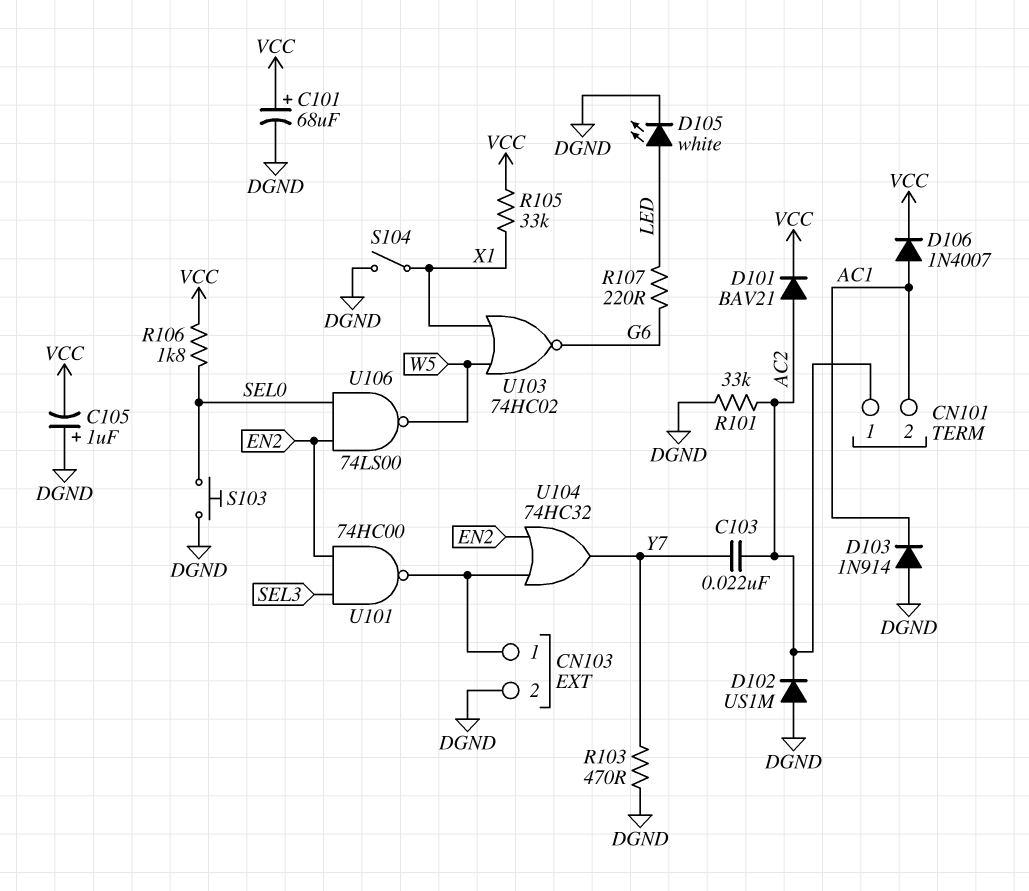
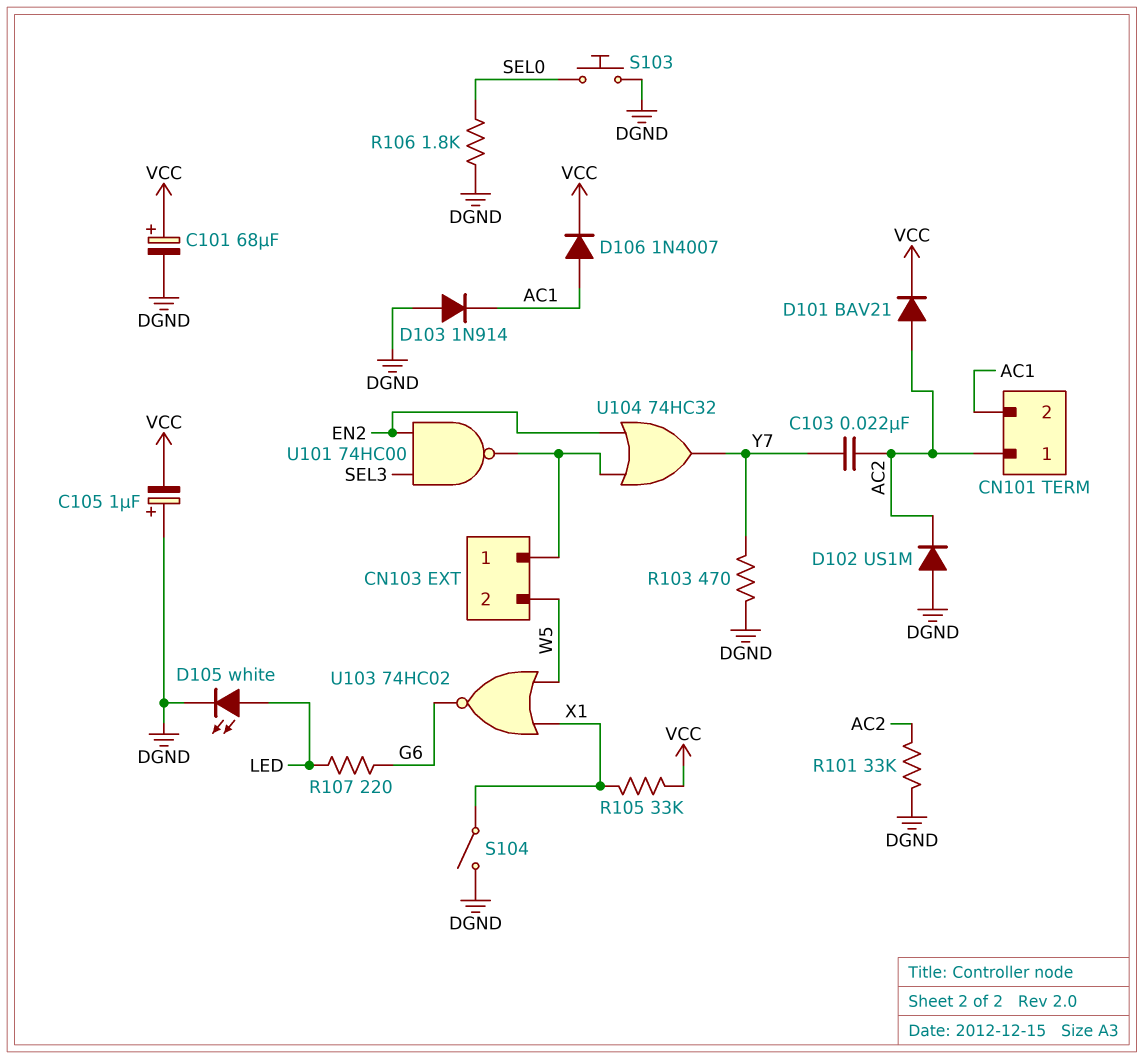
CN103 pin 2: DGND -> W5
R106: 1.8k (SEL0, VCC) -> 1.8k (DGND, SEL0)
U106: NAND 74LS00 (in EN2, in SEL0, out W5) -> none

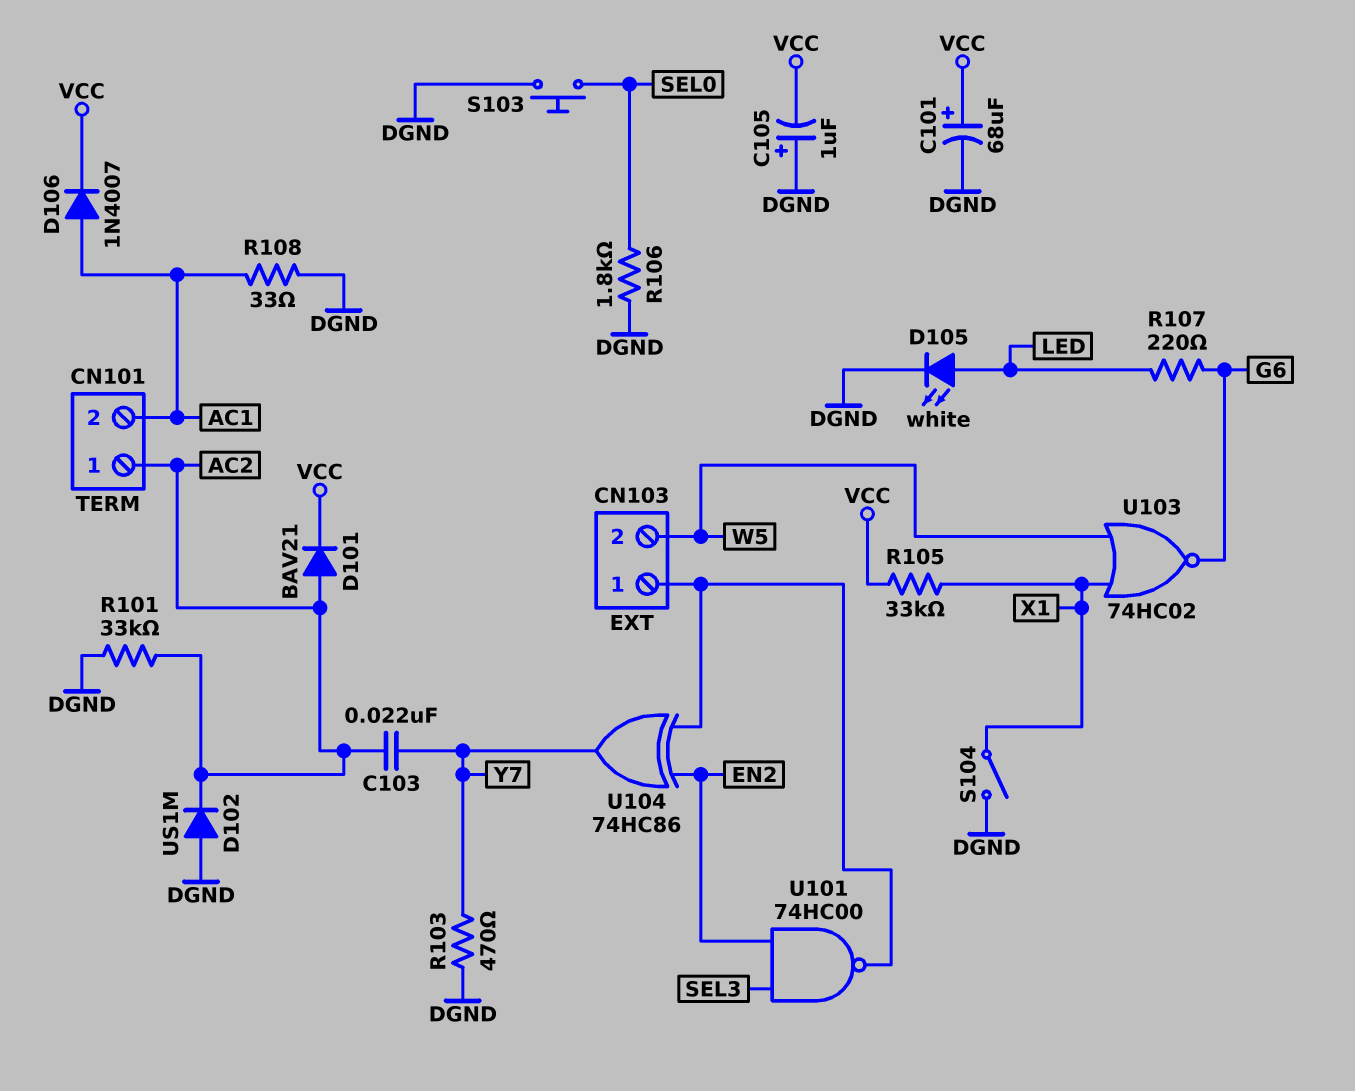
D103: diode 1N914 (A DGND, K AC1) -> none
R108: none -> 33 (AC1, DGND)
U104: OR 74HC32 (in CN103/1, in EN2, out Y7) -> XOR 74HC86 (in CN103/1, in EN2, out Y7)

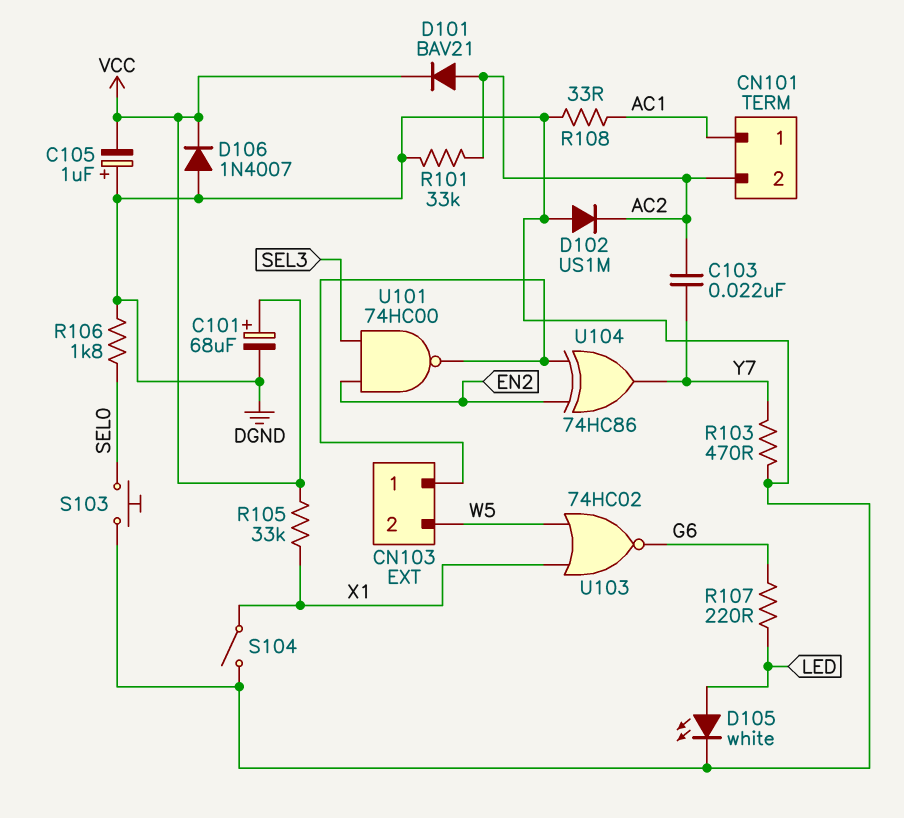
CN101 pin 1: AC2 -> AC1
CN101 pin 2: AC1 -> AC2
D106: diode 1N4007 (A AC1, K VCC) -> diode 1N4007 (A DGND, K VCC)

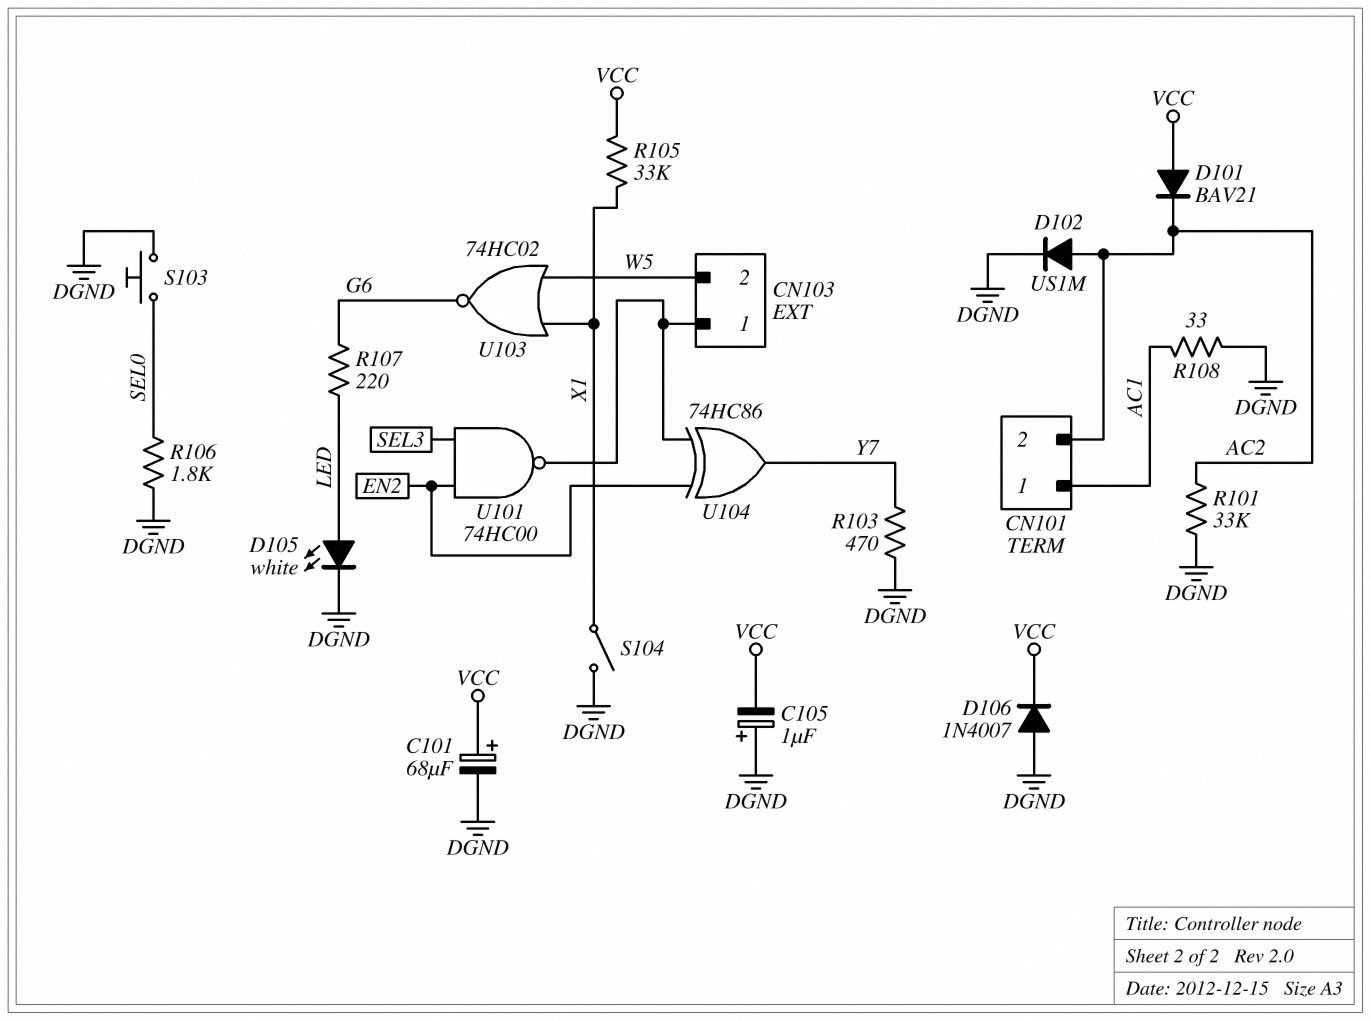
C103: 22nF (AC2, Y7) -> none
D101: diode BAV21 (A AC2, K VCC) -> diode BAV21 (A VCC, K AC2)
D102: diode US1M (A DGND, K AC2) -> diode US1M (A AC2, K DGND)

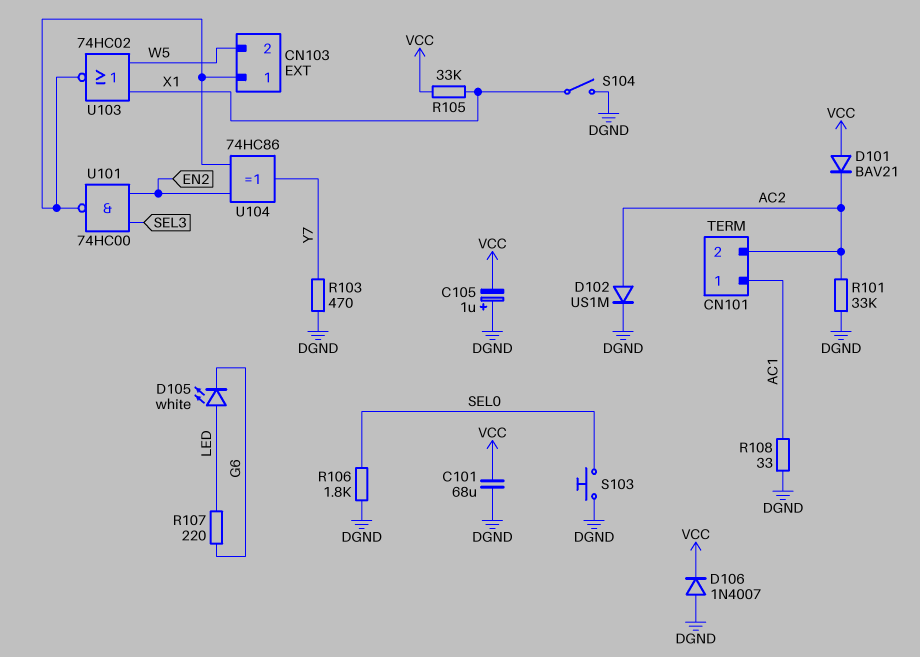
C101: 68uF (plus VCC, minus DGND) -> 68uF (DGND, VCC)
D105: LED white (A LED, K DGND) -> LED white (A LED, K G6)
U103: NOR 74HC02 (in W5, in X1, out G6) -> NOR 74HC02 (in W5, in X1, out CN103/1)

....................

About this task: The answer must be an exact transcription of the lines from the one containing "R106: 1.8k (SEL0, VCC) -> 1.8k (DGND, SEL0)" through the last line of the records above, both included, with no pictures.

Worked solution:
R106: 1.8k (SEL0, VCC) -> 1.8k (DGND, SEL0)
U106: NAND 74LS00 (in EN2, in SEL0, out W5) -> none

D103: diode 1N914 (A DGND, K AC1) -> none
R108: none -> 33 (AC1, DGND)
U104: OR 74HC32 (in CN103/1, in EN2, out Y7) -> XOR 74HC86 (in CN103/1, in EN2, out Y7)

CN101 pin 1: AC2 -> AC1
CN101 pin 2: AC1 -> AC2
D106: diode 1N4007 (A AC1, K VCC) -> diode 1N4007 (A DGND, K VCC)

C103: 22nF (AC2, Y7) -> none
D101: diode BAV21 (A AC2, K VCC) -> diode BAV21 (A VCC, K AC2)
D102: diode US1M (A DGND, K AC2) -> diode US1M (A AC2, K DGND)

C101: 68uF (plus VCC, minus DGND) -> 68uF (DGND, VCC)
D105: LED white (A LED, K DGND) -> LED white (A LED, K G6)
U103: NOR 74HC02 (in W5, in X1, out G6) -> NOR 74HC02 (in W5, in X1, out CN103/1)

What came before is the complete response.